» DIRECTIONS FOR THIS TASK:
Your response must be an exact transcription of the lines from the one containing "pirámide (blanco) (no." through the final line of the data.

» RECORDED INFORMATION:
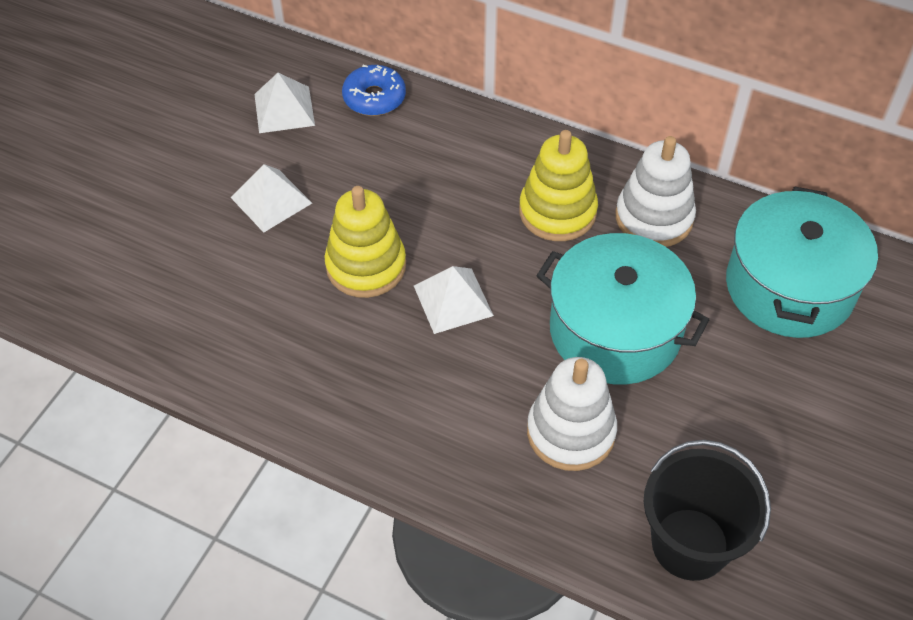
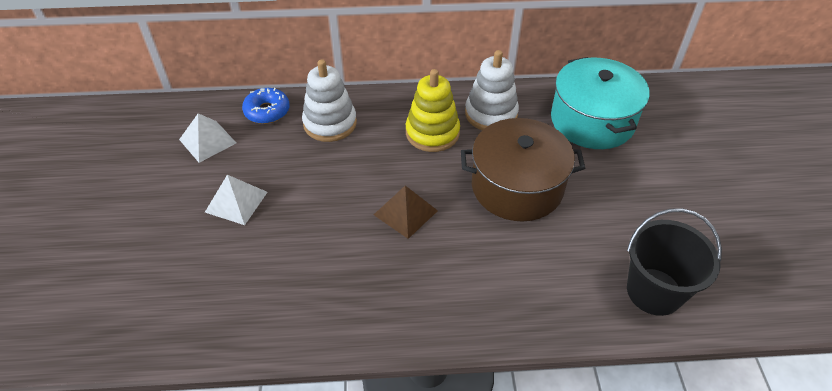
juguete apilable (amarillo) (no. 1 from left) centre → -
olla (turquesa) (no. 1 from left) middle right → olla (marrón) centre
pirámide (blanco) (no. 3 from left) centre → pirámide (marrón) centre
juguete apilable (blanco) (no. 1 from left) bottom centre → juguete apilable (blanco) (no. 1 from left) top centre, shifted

» EXPECTED OUTPUT:
pirámide (blanco) (no. 3 from left) centre → pirámide (marrón) centre
juguete apilable (blanco) (no. 1 from left) bottom centre → juguete apilable (blanco) (no. 1 from left) top centre, shifted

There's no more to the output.